Record list

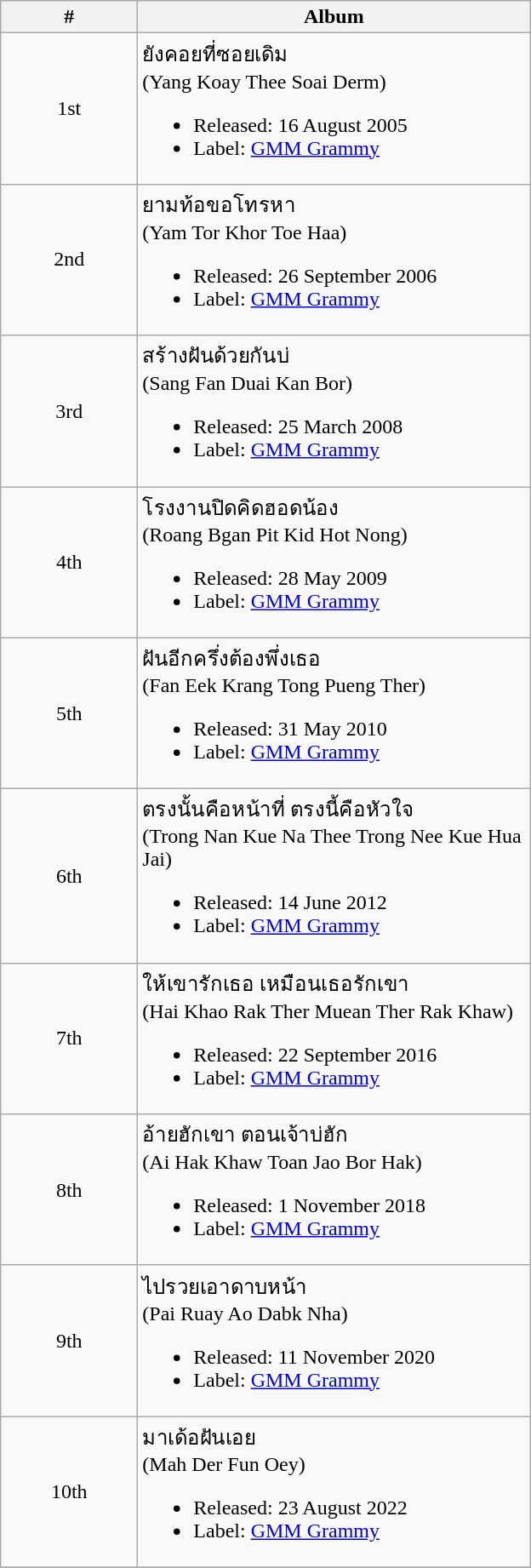
ไปรวยเอาดาบหน้า(Pai Ruay Ao Dabk Nha)Released: 11 November 2020Label: GMM Grammy (334, 1340)
8th (70, 1190)
1st (70, 109)
ยังคอยที่ซอยเดิม(Yang Koay Thee Soai Derm)Released: 16 August 2005Label: GMM Grammy (334, 109)
9th (70, 1340)
Album (334, 17)
6th (70, 876)
มาเด้อฝันเอย(Mah Der Fun Oey)Released: 23 August 2022Label: GMM Grammy (334, 1492)
อ้ายฮักเขา ตอนเจ้าบ่ฮัก(Ai Hak Khaw Toan Jao Bor Hak)Released: 1 November 2018Label: GMM Grammy (334, 1190)
4th (70, 562)
10th (70, 1492)
3rd (70, 411)
# (70, 17)
ฝันอีกครึ่งต้องพึ่งเธอ(Fan Eek Krang Tong Pueng Ther)Released: 31 May 2010Label: GMM Grammy (334, 713)
ให้เขารักเธอ เหมือนเธอรักเขา(Hai Khao Rak Ther Muean Ther Rak Khaw)Released: 22 September 2016Label: GMM Grammy (334, 1038)
ยามท้อขอโทรหา(Yam Tor Khor Toe Haa)Released: 26 September 2006Label: GMM Grammy (334, 260)
5th (70, 713)
2nd (70, 260)
7th (70, 1038)
โรงงานปิดคิดฮอดน้อง(Roang Bgan Pit Kid Hot Nong)Released: 28 May 2009Label: GMM Grammy (334, 562)
สร้างฝันด้วยกันบ่(Sang Fan Duai Kan Bor)Released: 25 March 2008Label: GMM Grammy (334, 411)
ตรงนั้นคือหน้าที่ ตรงนี้คือหัวใจ(Trong Nan Kue Na Thee Trong Nee Kue Hua Jai)Released: 14 June 2012Label: GMM Grammy (334, 876)
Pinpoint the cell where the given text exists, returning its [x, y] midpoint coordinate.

Instruction
How many lines in the items above contain the word "September", matching case exactly? Reply with the number only.

Solution
2